(Before-and-after object lists)
━━━━━━

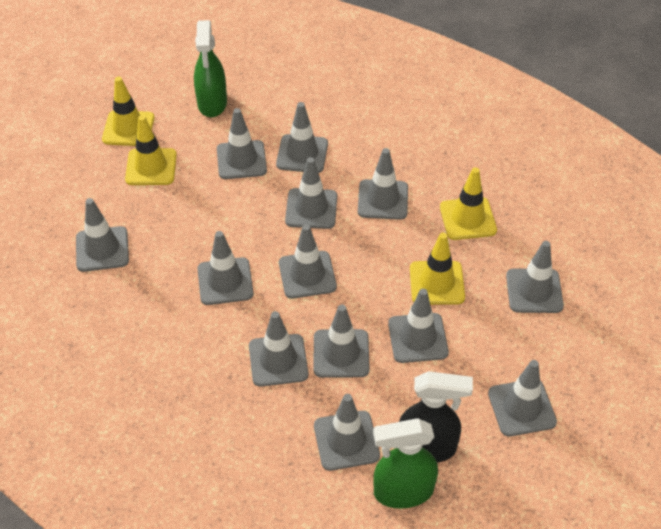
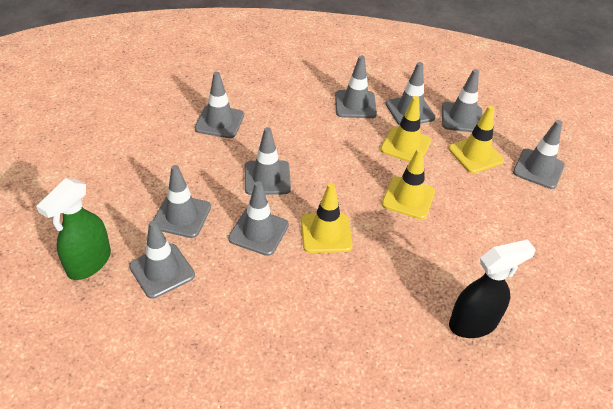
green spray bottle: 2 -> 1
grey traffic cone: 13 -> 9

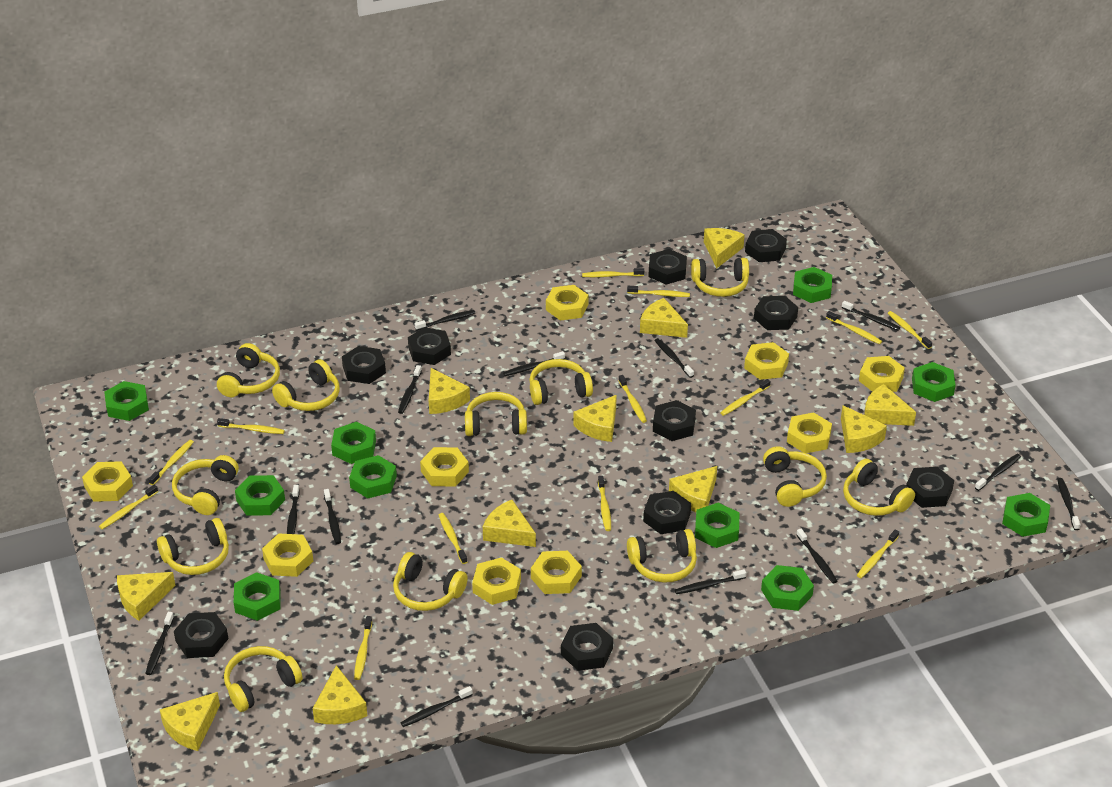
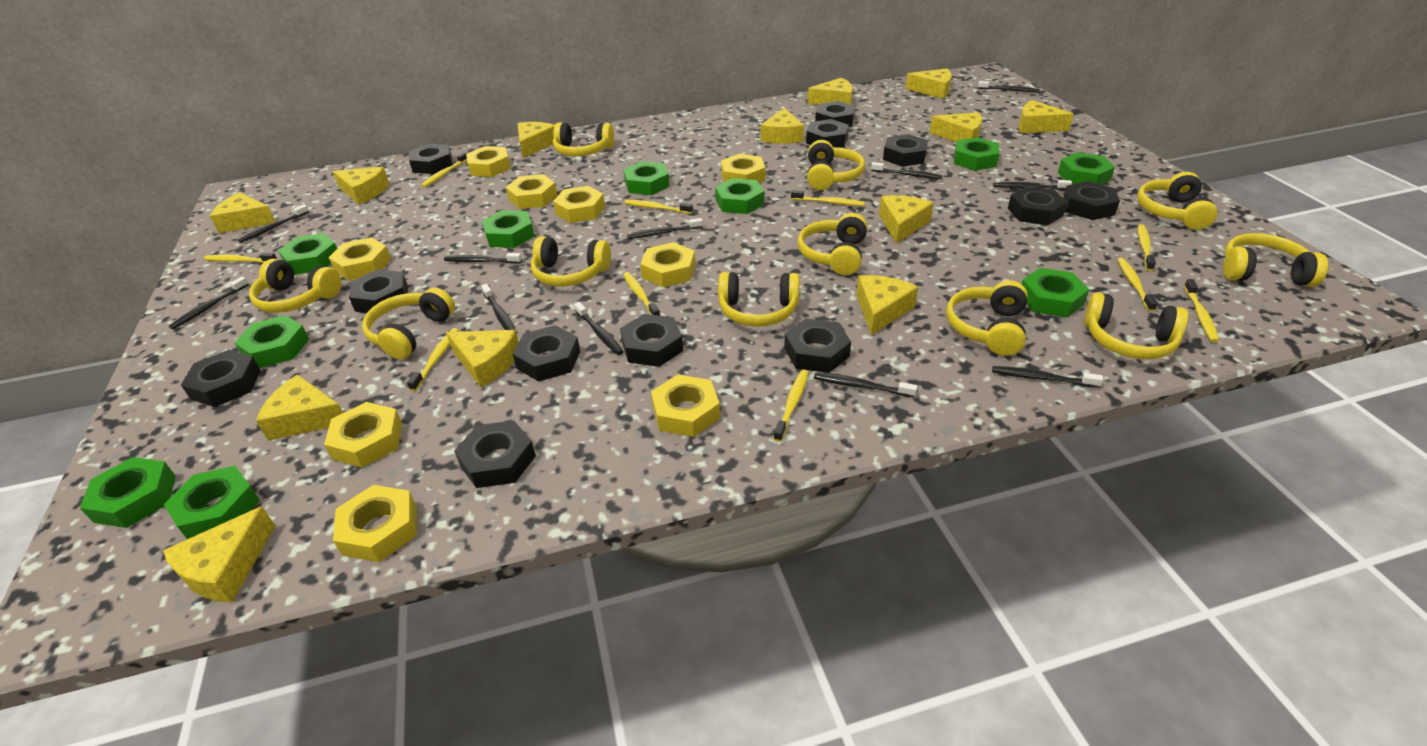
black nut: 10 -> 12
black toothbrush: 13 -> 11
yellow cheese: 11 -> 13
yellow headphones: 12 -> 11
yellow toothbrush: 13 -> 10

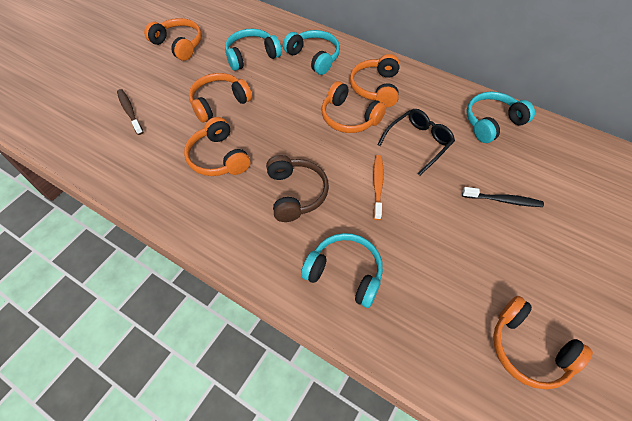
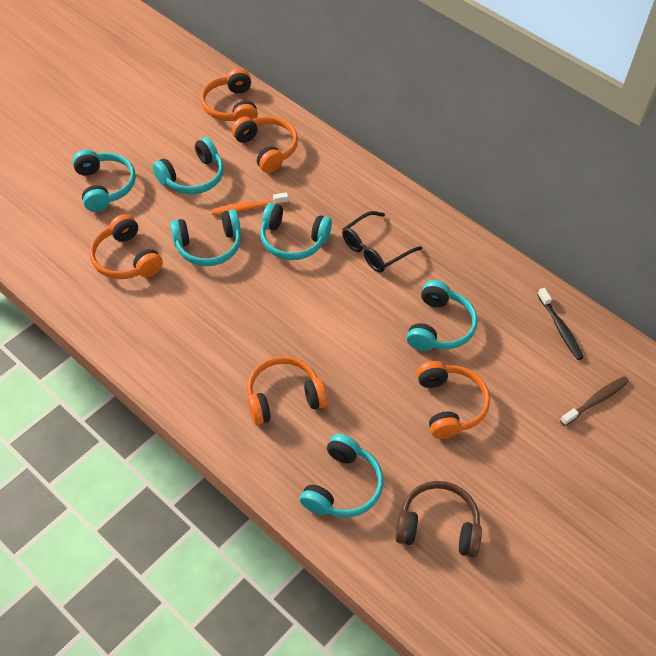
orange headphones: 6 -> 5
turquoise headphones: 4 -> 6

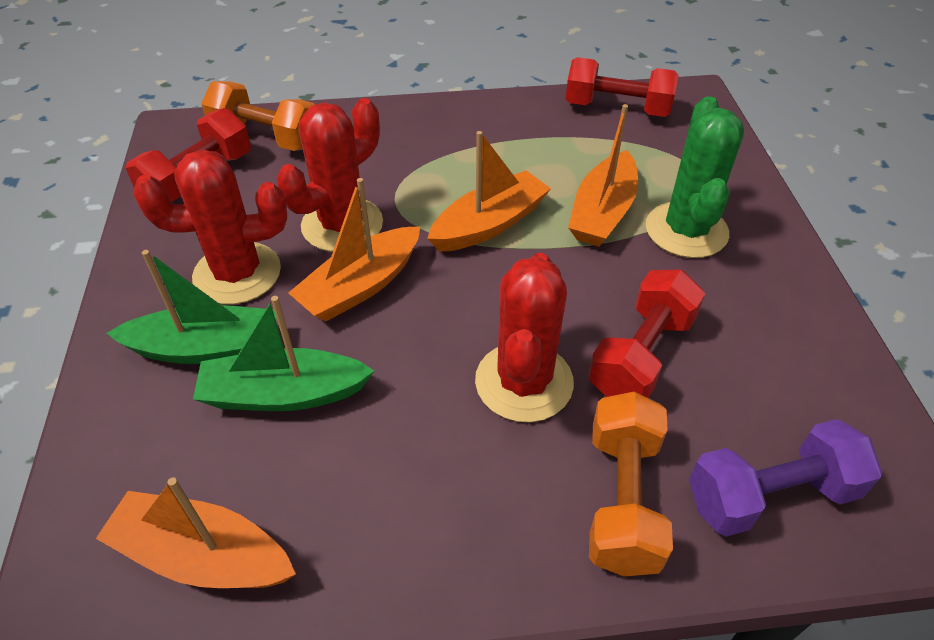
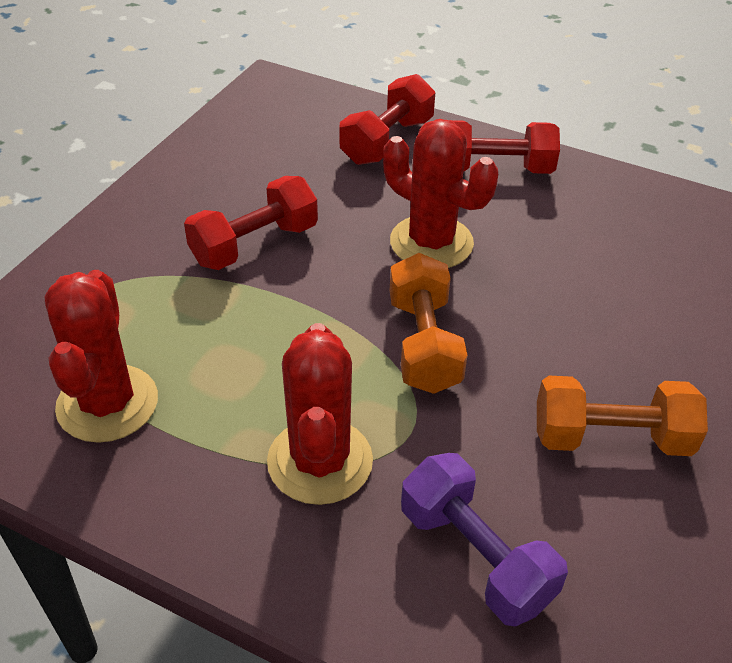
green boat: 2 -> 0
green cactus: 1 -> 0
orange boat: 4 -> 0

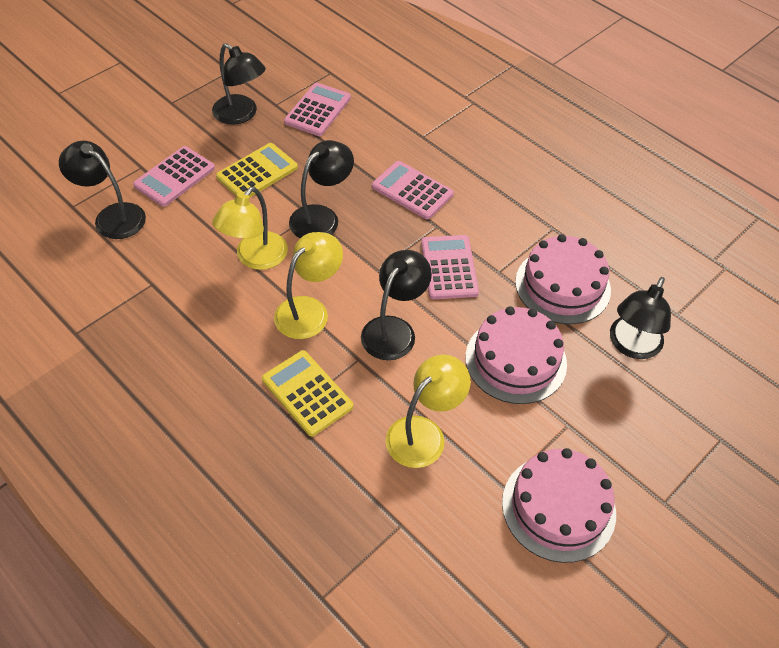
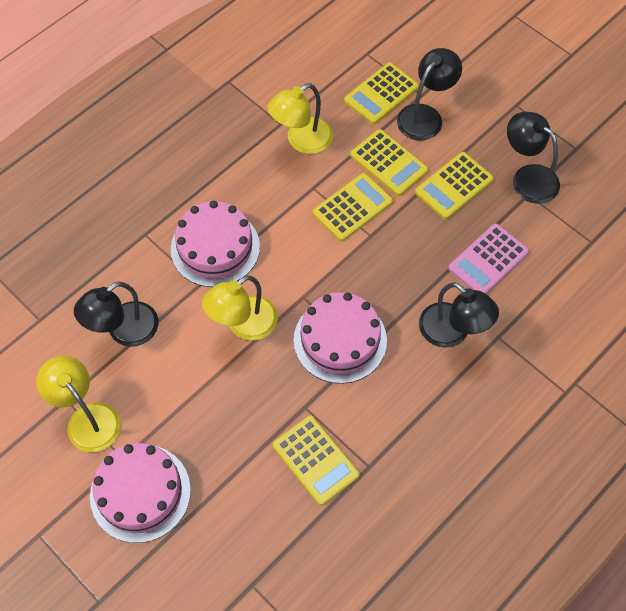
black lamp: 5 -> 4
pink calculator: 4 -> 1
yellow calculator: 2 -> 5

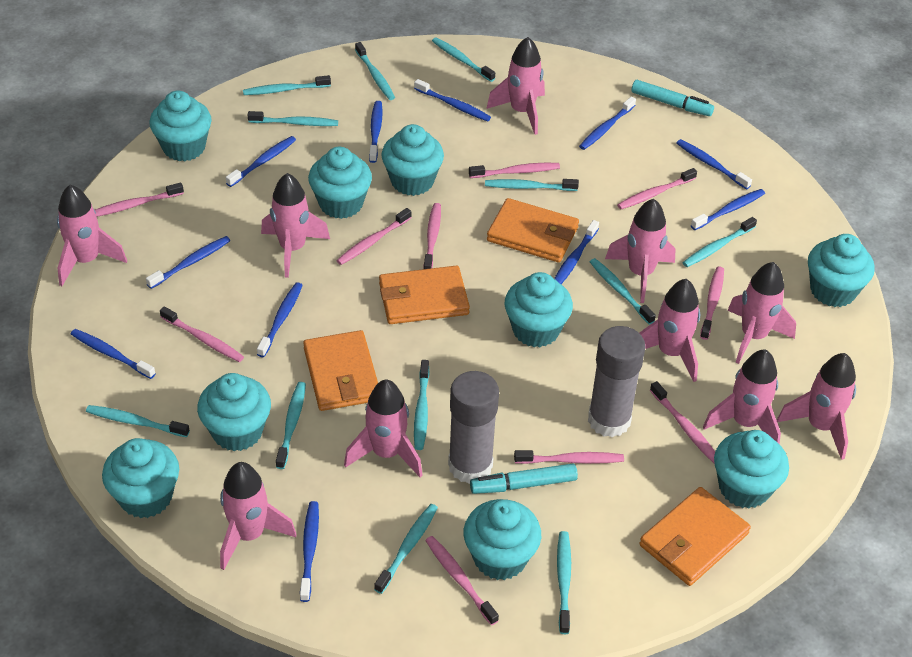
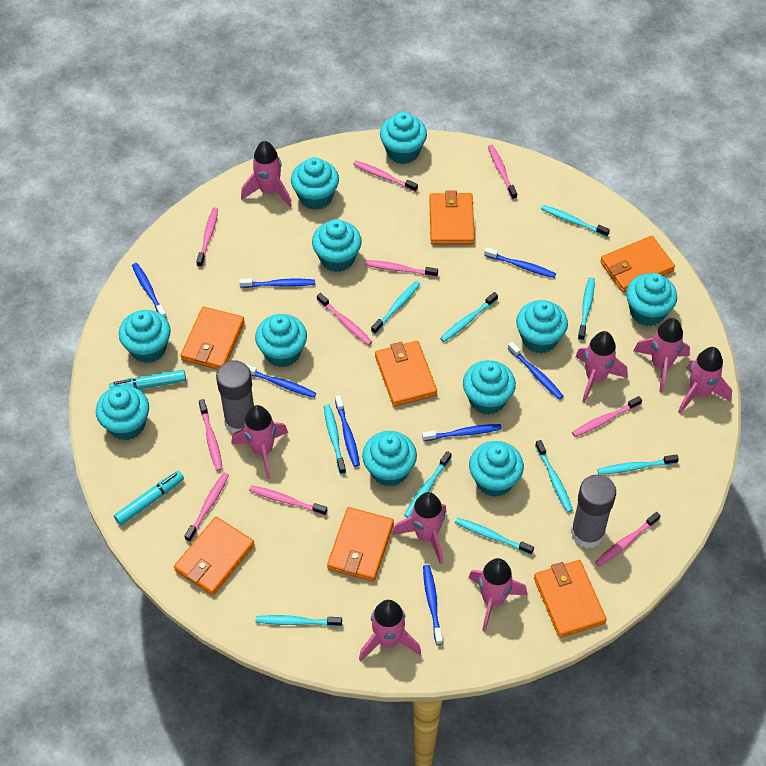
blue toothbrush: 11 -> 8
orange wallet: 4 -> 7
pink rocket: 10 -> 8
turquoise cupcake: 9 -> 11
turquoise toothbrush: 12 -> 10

━━━━━━

Required action: Beginning at the line above that contains "black toothbrush: 13 -> 11" and going on through the line that contains "orange wallet: 4 -> 7", please copy every line exactly, leaving the pictures out and adding nothing.

Exercise result:
black toothbrush: 13 -> 11
yellow cheese: 11 -> 13
yellow headphones: 12 -> 11
yellow toothbrush: 13 -> 10

orange headphones: 6 -> 5
turquoise headphones: 4 -> 6

green boat: 2 -> 0
green cactus: 1 -> 0
orange boat: 4 -> 0

black lamp: 5 -> 4
pink calculator: 4 -> 1
yellow calculator: 2 -> 5

blue toothbrush: 11 -> 8
orange wallet: 4 -> 7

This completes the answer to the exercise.